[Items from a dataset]

*** Block opens ***

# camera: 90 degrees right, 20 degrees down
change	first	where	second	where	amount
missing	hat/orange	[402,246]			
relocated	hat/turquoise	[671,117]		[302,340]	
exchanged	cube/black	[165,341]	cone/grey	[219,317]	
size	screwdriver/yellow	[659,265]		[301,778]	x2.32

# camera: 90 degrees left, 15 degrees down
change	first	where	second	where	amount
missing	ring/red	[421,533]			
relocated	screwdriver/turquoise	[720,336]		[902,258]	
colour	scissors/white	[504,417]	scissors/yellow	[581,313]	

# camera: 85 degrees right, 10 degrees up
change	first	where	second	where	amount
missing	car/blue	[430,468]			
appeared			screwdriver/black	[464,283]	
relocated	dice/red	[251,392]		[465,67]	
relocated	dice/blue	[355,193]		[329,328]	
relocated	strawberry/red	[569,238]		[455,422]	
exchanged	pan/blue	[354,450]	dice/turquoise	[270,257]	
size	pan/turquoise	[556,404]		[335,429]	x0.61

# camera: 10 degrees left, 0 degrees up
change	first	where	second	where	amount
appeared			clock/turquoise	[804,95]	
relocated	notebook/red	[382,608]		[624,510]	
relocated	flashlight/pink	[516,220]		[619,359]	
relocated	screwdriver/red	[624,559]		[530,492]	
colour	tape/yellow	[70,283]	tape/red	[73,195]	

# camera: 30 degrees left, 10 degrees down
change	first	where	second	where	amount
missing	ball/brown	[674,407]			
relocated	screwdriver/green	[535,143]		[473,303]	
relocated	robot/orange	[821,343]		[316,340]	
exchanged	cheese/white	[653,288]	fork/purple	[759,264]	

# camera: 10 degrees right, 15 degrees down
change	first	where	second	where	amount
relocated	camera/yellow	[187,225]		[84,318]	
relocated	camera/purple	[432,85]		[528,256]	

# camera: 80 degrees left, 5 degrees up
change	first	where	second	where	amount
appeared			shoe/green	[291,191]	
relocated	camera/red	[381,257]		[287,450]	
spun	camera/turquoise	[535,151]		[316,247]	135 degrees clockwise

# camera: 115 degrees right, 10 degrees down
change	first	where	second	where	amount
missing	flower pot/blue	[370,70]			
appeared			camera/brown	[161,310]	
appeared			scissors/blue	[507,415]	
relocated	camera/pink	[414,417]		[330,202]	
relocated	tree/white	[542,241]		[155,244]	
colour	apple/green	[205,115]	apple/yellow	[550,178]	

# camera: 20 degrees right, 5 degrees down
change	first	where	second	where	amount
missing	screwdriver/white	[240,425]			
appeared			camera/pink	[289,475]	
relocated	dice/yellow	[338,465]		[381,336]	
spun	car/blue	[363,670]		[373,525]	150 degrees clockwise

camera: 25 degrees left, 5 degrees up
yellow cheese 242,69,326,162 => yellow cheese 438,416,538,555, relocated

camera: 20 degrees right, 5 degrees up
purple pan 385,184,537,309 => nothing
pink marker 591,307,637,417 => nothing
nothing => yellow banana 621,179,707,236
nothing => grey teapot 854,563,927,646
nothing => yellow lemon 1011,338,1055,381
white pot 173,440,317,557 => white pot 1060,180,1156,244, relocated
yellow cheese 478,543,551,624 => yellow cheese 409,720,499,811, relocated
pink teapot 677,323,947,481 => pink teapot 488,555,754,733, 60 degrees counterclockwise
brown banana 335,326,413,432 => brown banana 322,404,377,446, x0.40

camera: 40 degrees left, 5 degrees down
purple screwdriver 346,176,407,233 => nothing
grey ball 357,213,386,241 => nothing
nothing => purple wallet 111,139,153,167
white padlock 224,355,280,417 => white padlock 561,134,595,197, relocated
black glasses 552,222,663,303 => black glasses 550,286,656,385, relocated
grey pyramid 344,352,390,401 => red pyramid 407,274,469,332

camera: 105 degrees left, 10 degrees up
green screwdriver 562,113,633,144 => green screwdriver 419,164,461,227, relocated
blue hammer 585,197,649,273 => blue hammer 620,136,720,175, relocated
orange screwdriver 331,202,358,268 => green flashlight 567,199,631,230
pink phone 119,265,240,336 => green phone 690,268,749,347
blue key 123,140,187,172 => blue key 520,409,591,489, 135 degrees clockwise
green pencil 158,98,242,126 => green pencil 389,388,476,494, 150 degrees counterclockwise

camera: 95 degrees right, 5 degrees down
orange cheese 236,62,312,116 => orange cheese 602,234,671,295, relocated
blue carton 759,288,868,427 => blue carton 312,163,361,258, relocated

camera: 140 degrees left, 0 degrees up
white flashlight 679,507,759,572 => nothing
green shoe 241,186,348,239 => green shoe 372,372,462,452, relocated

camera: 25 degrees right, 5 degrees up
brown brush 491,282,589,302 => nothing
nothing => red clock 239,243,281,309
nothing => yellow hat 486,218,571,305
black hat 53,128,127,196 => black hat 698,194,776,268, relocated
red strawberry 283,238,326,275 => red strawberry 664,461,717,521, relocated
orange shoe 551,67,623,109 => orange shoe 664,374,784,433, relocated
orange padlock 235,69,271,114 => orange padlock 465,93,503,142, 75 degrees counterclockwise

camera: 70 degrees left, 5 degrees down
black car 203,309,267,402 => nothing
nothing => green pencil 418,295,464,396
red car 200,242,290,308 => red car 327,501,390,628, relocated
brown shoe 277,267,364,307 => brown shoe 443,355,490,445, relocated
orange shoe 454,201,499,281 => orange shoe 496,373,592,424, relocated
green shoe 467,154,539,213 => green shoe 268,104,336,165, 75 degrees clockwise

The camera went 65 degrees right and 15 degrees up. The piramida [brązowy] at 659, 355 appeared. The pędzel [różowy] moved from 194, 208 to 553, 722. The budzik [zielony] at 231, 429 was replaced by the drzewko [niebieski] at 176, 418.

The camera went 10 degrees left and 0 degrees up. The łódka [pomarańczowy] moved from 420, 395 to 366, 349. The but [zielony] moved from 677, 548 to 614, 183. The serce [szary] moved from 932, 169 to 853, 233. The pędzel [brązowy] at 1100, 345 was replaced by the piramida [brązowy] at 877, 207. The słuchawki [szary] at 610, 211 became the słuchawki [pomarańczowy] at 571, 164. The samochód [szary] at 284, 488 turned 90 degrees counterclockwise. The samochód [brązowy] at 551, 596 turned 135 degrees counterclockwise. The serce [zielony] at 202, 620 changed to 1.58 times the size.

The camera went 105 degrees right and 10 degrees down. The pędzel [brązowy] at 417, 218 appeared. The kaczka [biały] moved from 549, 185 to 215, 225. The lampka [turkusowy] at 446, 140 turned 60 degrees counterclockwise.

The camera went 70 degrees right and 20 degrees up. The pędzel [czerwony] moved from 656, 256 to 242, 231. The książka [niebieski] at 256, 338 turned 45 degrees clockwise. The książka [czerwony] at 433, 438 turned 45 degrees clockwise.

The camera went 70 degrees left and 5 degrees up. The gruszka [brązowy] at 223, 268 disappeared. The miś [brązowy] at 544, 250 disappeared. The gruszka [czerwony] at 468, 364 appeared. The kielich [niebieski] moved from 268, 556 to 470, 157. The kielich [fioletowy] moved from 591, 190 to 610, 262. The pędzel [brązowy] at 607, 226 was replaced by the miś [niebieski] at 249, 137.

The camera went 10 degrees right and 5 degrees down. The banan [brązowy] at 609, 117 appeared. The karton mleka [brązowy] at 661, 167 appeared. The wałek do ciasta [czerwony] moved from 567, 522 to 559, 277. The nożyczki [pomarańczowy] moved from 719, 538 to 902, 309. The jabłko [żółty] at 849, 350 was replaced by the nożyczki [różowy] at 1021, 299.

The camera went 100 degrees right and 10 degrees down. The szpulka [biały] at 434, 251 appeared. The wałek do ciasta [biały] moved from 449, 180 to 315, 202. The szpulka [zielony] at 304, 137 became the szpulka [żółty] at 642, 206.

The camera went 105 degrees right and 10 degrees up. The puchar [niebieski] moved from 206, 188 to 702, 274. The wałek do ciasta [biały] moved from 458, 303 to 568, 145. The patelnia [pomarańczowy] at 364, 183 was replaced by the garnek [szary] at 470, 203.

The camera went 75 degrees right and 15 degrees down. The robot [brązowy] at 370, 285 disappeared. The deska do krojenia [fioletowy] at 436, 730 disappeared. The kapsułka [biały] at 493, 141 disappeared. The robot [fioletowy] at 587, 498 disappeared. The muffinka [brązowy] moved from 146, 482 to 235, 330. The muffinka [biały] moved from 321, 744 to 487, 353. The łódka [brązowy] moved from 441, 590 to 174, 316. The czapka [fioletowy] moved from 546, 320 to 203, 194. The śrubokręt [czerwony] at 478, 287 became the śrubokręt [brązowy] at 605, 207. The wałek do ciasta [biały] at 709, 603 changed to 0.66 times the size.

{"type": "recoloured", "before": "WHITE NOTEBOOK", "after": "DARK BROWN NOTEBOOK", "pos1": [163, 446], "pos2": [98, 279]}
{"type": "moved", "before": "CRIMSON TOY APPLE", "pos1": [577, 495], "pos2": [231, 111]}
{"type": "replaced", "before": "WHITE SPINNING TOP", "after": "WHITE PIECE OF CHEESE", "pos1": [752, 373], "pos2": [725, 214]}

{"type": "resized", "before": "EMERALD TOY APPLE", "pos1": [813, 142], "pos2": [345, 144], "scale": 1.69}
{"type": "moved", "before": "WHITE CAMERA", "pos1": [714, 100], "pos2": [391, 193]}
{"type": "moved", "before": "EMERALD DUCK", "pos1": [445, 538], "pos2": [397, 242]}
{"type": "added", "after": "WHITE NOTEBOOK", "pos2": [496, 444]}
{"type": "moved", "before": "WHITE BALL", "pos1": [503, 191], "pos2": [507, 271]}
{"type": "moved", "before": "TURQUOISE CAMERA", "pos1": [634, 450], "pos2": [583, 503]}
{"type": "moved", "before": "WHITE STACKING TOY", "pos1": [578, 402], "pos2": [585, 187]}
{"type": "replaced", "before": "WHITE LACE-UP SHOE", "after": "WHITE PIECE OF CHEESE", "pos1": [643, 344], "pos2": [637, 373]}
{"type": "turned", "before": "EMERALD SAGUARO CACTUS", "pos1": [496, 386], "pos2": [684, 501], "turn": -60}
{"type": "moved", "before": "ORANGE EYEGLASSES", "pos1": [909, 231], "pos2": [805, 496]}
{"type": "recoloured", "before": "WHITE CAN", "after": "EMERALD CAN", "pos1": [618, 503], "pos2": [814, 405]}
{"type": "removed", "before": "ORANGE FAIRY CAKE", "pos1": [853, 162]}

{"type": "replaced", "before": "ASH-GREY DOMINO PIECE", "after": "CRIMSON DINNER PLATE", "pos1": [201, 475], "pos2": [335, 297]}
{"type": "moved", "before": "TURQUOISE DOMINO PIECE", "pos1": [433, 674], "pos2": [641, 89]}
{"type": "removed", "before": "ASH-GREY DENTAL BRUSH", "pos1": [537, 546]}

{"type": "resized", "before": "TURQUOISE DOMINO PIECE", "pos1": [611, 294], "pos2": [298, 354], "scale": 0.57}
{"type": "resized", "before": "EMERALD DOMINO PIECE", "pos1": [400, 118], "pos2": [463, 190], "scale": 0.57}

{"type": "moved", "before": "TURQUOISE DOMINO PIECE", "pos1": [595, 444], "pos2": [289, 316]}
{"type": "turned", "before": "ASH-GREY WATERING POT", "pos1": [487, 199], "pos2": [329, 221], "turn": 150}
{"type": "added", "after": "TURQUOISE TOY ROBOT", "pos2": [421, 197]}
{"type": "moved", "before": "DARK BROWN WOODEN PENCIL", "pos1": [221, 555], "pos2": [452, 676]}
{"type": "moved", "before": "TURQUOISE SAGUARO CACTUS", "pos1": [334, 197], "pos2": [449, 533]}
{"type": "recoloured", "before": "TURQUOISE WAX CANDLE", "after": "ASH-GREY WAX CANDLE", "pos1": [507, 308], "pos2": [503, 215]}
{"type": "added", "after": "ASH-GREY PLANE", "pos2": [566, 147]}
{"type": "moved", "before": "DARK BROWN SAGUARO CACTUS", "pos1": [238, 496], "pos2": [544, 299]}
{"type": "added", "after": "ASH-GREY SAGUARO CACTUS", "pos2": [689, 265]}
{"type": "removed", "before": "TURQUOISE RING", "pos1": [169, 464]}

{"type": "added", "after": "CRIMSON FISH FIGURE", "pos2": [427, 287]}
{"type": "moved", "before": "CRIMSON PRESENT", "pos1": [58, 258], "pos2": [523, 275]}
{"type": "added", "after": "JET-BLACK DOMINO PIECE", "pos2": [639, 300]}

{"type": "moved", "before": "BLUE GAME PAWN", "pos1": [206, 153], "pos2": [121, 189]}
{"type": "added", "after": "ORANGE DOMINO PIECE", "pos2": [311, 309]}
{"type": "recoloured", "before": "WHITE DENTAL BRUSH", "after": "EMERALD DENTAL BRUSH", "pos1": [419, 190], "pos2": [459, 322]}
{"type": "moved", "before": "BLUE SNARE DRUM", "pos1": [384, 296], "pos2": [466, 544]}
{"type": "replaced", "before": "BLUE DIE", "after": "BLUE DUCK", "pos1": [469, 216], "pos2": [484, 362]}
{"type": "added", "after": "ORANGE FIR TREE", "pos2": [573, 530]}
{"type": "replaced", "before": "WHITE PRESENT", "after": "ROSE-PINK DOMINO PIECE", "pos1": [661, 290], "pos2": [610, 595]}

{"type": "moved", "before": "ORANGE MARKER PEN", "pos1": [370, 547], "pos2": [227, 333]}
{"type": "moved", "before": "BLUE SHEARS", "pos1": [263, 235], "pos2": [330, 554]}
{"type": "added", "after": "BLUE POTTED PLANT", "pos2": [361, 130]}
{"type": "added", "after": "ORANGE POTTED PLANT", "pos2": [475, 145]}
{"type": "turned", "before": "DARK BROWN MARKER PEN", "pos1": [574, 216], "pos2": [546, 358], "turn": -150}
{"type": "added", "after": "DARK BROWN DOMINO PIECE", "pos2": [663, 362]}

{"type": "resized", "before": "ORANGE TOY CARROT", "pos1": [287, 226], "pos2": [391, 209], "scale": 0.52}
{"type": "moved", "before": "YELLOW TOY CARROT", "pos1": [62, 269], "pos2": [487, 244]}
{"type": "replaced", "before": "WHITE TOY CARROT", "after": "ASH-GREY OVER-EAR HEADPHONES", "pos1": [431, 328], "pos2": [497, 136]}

*** Block closes ***

*Task item:* Where a line in the records above contains the string "DUCK", return that line.

*Answer section:*
{"type": "moved", "before": "EMERALD DUCK", "pos1": [445, 538], "pos2": [397, 242]}
{"type": "replaced", "before": "BLUE DIE", "after": "BLUE DUCK", "pos1": [469, 216], "pos2": [484, 362]}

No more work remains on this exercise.